## WORK INSTRUCTIONS
In the material below, list every line carrying the string "switch".

## DATA SHOWN
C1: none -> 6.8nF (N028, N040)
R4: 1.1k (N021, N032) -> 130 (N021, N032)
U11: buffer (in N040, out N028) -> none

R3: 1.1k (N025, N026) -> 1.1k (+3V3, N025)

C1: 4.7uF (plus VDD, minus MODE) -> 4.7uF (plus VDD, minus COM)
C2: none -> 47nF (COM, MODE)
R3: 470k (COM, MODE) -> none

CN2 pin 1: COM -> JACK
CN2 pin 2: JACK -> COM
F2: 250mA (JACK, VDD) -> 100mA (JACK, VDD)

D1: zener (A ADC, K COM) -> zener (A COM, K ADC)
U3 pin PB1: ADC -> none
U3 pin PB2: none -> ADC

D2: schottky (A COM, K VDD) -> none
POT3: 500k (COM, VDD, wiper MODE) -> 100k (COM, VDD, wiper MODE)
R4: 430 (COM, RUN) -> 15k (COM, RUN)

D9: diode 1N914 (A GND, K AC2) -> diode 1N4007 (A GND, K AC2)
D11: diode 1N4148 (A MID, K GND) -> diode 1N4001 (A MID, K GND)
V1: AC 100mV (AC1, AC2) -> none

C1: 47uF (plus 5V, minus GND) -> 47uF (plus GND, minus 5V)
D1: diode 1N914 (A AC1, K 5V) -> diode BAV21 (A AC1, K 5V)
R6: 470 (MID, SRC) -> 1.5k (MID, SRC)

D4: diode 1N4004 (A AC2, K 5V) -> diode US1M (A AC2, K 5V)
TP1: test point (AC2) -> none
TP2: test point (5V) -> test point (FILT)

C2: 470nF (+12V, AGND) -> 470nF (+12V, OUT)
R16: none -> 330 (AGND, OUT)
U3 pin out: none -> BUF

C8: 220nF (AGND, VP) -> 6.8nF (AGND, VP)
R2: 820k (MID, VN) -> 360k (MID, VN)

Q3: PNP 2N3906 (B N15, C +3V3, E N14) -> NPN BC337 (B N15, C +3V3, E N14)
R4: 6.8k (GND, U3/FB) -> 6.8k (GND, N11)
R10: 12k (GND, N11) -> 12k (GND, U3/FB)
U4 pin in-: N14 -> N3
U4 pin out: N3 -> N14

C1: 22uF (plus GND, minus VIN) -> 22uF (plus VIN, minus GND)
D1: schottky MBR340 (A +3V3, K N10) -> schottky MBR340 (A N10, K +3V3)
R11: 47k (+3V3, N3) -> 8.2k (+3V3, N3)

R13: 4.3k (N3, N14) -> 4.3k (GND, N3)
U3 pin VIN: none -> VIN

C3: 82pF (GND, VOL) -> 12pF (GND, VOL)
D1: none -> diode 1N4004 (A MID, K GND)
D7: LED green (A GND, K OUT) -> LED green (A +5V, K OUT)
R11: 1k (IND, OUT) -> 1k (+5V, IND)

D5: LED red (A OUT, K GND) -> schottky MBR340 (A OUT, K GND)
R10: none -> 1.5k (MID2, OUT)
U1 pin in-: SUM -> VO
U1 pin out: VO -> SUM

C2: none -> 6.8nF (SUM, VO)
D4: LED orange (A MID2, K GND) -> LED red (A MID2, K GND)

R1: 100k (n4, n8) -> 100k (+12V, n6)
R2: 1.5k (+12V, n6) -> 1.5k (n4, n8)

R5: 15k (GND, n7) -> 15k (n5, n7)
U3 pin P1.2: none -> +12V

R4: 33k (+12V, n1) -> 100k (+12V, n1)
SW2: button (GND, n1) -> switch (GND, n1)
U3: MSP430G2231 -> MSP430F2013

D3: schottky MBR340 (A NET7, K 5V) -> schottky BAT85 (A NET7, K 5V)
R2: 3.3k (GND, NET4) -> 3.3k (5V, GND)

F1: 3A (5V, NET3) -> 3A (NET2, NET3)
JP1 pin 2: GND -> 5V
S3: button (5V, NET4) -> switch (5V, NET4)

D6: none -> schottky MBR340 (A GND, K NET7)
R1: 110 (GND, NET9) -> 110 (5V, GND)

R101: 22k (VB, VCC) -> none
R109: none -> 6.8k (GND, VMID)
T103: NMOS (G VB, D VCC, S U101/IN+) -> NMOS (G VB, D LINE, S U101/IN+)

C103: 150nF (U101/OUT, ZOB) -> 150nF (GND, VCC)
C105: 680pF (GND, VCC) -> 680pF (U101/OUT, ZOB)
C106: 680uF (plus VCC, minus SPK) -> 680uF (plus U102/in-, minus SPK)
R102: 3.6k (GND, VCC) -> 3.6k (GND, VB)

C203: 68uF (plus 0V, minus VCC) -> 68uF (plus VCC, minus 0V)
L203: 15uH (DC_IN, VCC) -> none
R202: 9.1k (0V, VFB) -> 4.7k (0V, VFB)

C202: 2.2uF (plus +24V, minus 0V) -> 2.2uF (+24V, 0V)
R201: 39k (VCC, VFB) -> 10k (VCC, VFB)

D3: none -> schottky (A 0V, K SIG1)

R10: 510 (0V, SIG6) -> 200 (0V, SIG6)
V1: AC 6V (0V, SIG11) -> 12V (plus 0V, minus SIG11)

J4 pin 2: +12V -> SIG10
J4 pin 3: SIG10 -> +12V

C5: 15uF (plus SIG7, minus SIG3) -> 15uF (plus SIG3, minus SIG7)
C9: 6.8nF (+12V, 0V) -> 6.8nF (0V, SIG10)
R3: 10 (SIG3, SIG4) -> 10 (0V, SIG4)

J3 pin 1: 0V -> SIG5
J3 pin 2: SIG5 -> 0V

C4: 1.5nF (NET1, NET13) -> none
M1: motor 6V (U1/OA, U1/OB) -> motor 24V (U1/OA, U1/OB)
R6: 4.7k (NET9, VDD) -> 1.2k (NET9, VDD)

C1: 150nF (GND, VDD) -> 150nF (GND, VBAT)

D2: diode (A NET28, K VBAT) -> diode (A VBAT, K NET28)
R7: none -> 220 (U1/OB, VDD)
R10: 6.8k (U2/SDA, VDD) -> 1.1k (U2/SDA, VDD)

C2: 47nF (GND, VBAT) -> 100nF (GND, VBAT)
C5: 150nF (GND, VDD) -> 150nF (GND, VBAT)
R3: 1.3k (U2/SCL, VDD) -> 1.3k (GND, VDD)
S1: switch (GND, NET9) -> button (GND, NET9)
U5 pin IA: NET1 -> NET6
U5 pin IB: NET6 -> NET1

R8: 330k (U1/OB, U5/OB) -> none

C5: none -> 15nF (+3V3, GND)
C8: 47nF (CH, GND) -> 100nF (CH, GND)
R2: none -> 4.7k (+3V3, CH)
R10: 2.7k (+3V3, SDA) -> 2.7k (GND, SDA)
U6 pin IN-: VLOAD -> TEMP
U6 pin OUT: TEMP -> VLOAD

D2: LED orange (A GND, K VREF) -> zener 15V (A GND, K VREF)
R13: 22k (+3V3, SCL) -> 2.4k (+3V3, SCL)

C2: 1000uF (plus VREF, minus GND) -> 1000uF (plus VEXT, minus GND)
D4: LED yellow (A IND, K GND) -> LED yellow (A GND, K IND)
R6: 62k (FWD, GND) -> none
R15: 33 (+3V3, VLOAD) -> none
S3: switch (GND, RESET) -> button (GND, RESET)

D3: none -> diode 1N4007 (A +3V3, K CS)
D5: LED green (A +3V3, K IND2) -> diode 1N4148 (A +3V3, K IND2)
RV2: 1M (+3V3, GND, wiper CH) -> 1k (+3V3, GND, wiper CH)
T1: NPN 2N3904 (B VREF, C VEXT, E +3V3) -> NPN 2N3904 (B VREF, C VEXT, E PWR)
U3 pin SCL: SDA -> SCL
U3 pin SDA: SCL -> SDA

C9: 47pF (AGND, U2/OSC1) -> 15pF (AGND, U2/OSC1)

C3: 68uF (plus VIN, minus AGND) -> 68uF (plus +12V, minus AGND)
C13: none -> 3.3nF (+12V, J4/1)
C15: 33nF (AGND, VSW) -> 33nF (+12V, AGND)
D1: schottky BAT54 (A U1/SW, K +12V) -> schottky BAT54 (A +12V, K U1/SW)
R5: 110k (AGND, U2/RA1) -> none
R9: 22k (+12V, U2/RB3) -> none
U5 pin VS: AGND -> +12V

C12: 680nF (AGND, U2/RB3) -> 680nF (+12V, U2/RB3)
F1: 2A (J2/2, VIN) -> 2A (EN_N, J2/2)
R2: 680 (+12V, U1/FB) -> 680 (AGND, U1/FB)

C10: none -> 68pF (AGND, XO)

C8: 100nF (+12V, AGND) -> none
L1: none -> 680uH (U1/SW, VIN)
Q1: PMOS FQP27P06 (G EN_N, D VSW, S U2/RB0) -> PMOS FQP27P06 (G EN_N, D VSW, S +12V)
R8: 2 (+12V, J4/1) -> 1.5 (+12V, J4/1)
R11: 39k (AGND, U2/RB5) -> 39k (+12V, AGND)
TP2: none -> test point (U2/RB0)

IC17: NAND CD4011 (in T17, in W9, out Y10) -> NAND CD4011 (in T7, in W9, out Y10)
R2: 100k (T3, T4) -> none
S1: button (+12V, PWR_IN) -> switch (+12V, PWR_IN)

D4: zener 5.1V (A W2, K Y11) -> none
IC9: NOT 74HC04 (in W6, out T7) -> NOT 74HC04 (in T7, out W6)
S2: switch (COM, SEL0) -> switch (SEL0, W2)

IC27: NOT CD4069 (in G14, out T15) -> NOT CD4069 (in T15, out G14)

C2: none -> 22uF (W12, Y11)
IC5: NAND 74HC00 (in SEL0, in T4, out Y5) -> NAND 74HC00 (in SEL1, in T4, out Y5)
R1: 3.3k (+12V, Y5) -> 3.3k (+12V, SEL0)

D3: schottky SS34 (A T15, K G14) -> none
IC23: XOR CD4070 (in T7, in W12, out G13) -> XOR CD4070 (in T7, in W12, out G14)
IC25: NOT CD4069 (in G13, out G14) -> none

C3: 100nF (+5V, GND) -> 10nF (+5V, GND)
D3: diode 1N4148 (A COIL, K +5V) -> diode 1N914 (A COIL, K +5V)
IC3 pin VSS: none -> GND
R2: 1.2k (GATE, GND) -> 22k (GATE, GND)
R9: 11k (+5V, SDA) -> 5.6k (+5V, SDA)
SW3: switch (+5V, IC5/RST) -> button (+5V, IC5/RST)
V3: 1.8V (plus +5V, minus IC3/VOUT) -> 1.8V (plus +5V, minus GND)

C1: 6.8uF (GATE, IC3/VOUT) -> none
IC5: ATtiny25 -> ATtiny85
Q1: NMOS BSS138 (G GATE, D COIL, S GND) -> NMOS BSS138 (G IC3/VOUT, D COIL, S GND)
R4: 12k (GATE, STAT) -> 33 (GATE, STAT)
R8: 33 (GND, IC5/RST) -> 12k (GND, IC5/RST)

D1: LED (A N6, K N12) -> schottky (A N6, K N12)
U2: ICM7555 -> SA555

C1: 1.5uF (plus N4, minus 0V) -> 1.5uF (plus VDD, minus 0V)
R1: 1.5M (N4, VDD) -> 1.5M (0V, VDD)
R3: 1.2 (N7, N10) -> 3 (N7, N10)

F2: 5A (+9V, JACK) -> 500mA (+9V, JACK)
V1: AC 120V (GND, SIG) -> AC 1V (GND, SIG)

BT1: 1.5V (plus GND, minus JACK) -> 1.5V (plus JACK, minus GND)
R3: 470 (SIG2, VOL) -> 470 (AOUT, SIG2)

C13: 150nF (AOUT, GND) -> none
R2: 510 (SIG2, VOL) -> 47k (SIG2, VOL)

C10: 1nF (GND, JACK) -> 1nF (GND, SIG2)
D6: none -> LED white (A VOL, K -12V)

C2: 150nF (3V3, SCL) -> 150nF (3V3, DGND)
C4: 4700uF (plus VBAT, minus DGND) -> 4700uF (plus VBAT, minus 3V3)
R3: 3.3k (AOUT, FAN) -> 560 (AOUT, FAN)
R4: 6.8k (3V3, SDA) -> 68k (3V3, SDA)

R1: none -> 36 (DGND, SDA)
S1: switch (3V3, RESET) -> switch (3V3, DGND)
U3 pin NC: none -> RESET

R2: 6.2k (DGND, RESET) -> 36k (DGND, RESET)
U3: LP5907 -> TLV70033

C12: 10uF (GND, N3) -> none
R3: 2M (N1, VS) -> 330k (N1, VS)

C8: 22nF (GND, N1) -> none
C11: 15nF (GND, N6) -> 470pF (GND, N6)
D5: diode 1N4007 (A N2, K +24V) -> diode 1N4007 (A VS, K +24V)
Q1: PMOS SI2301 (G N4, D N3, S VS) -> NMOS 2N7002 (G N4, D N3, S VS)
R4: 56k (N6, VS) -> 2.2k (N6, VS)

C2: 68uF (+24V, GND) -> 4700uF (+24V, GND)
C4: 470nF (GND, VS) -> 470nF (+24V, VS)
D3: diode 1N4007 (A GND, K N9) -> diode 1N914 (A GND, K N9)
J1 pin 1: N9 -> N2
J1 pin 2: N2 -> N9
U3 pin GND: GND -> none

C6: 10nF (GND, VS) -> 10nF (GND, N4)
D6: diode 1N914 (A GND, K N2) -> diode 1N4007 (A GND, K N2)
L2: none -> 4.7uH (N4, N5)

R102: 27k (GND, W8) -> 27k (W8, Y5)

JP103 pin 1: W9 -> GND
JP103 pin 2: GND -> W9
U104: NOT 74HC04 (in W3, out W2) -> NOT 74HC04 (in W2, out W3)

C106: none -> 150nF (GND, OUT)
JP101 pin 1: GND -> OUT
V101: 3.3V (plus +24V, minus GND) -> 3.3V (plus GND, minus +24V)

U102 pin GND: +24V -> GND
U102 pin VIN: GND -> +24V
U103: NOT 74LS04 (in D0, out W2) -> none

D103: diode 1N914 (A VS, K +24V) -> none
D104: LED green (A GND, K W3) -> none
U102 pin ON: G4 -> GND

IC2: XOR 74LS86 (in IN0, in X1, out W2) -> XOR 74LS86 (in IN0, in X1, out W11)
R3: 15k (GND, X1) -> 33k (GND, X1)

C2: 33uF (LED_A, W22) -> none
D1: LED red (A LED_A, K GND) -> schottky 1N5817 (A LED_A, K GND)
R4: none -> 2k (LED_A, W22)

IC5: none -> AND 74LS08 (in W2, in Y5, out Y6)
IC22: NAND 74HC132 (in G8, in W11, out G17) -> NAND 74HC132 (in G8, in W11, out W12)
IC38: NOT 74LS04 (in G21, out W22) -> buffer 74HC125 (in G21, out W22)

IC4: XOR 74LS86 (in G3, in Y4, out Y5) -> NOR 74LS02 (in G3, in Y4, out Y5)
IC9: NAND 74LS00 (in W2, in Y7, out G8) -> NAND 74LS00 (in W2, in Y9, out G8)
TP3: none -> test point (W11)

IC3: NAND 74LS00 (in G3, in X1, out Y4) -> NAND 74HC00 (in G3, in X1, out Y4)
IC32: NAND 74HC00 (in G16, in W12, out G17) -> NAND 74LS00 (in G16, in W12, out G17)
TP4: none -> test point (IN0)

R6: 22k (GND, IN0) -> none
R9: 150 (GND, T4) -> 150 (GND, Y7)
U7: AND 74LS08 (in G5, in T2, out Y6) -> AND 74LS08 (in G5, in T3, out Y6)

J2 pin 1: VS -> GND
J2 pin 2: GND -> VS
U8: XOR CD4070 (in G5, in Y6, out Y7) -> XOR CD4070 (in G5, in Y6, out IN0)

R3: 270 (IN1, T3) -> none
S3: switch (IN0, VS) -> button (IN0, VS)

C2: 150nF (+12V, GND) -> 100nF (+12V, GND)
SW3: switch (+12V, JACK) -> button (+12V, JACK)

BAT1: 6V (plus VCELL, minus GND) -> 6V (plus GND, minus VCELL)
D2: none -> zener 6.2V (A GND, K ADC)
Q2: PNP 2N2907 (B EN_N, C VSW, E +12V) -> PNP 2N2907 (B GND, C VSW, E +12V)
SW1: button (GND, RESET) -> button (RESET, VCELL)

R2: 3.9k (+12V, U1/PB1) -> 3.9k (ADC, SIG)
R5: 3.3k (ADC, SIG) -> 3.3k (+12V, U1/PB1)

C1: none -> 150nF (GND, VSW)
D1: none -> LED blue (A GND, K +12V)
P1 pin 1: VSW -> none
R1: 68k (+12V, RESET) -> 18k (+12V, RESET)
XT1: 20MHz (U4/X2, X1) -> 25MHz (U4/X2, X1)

## SOLUTION TO THIS PROBLEM
SW2: button (GND, n1) -> switch (GND, n1)
S3: button (5V, NET4) -> switch (5V, NET4)
S1: switch (GND, NET9) -> button (GND, NET9)
S3: switch (GND, RESET) -> button (GND, RESET)
S1: button (+12V, PWR_IN) -> switch (+12V, PWR_IN)
S2: switch (COM, SEL0) -> switch (SEL0, W2)
SW3: switch (+5V, IC5/RST) -> button (+5V, IC5/RST)
S1: switch (3V3, RESET) -> switch (3V3, DGND)
S3: switch (IN0, VS) -> button (IN0, VS)
SW3: switch (+12V, JACK) -> button (+12V, JACK)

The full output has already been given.